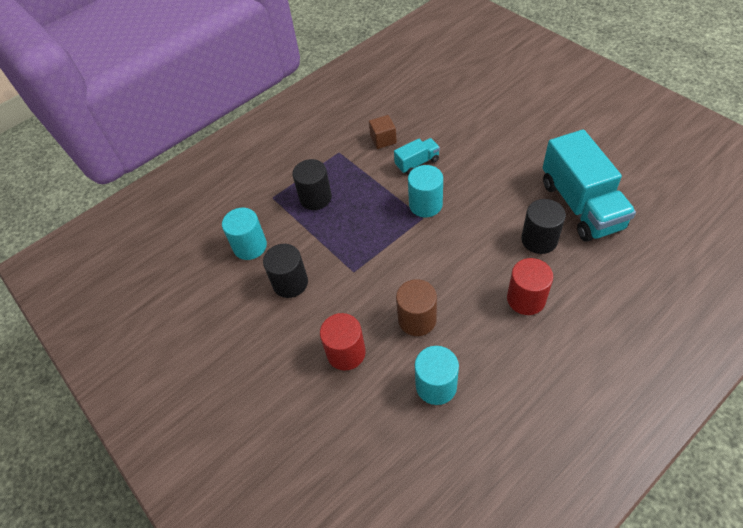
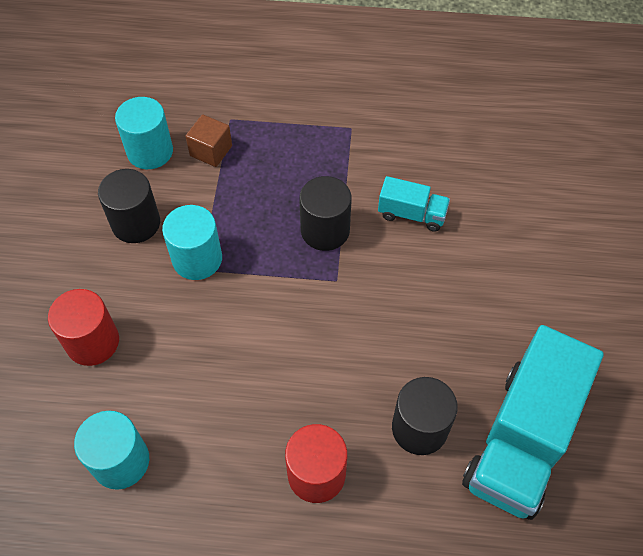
camera: 40 degrees right, 5 degrees up
(315, 198) = (266, 157): black cylinder -> black cylinder (325, 230)
(383, 139) = (412, 155): brown cube -> brown cube (211, 151)
(417, 319) = (190, 379): brown cylinder -> none
(425, 204) = (358, 269): turquoise cylinder -> turquoise cylinder (197, 259)

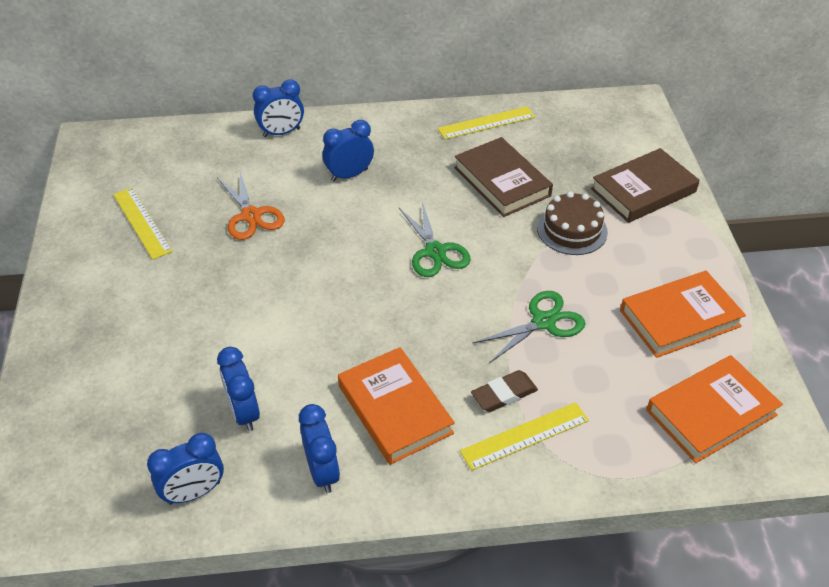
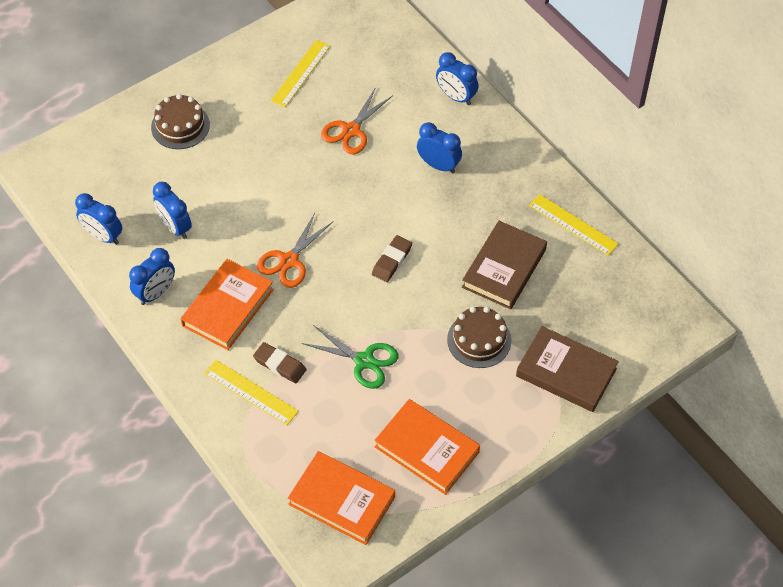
camera: 60 degrees right, 10 degrees up
(106, 348) = (180, 126): none -> brown cake
(244, 412) = (175, 227): blue clock -> blue clock turned 75 degrees counterclockwise
(373, 330) = (289, 261): none -> orange scissors
(435, 251) = (392, 260): green scissors -> brown eraser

Work instruction: Your answer must be an exact copy of the records, free of images.

Expected answer:
camera: 40 degrees right, 5 degrees up
(315, 198) = (266, 157): black cylinder -> black cylinder (325, 230)
(383, 139) = (412, 155): brown cube -> brown cube (211, 151)
(417, 319) = (190, 379): brown cylinder -> none
(425, 204) = (358, 269): turquoise cylinder -> turquoise cylinder (197, 259)

camera: 60 degrees right, 10 degrees up
(106, 348) = (180, 126): none -> brown cake
(244, 412) = (175, 227): blue clock -> blue clock turned 75 degrees counterclockwise
(373, 330) = (289, 261): none -> orange scissors
(435, 251) = (392, 260): green scissors -> brown eraser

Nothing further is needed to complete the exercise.